What is being asked:
Give the entries back exactly, dropping each image.

START Source information

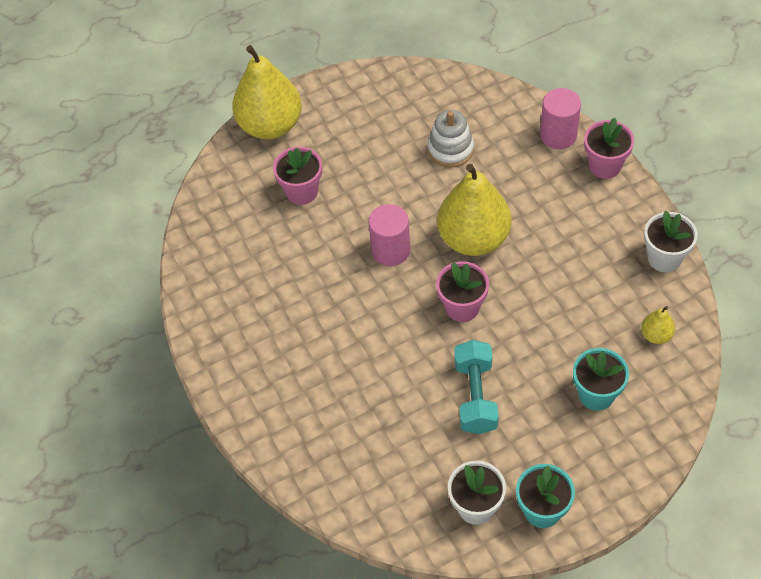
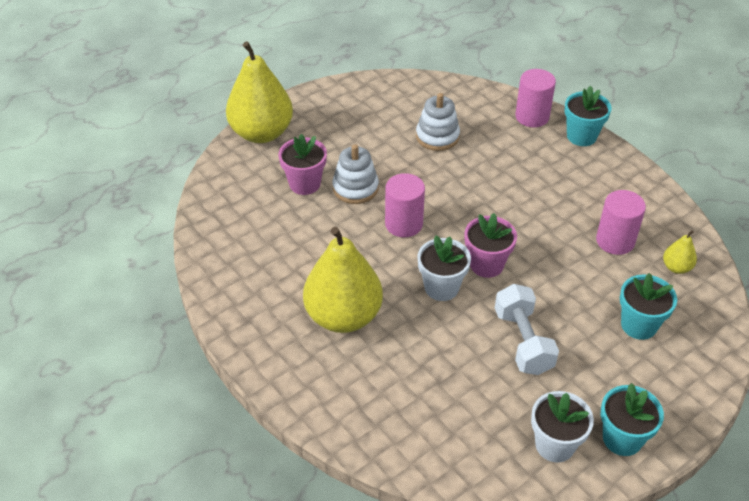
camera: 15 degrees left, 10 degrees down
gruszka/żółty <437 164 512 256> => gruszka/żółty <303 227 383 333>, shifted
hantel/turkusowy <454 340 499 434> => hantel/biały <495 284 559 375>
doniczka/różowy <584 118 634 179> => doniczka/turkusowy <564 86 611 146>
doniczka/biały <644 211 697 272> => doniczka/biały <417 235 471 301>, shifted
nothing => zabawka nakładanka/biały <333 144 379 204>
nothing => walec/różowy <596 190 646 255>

END Source information

Solution for this task:
camera: 15 degrees left, 10 degrees down
gruszka/żółty <437 164 512 256> => gruszka/żółty <303 227 383 333>, shifted
hantel/turkusowy <454 340 499 434> => hantel/biały <495 284 559 375>
doniczka/różowy <584 118 634 179> => doniczka/turkusowy <564 86 611 146>
doniczka/biały <644 211 697 272> => doniczka/biały <417 235 471 301>, shifted
nothing => zabawka nakładanka/biały <333 144 379 204>
nothing => walec/różowy <596 190 646 255>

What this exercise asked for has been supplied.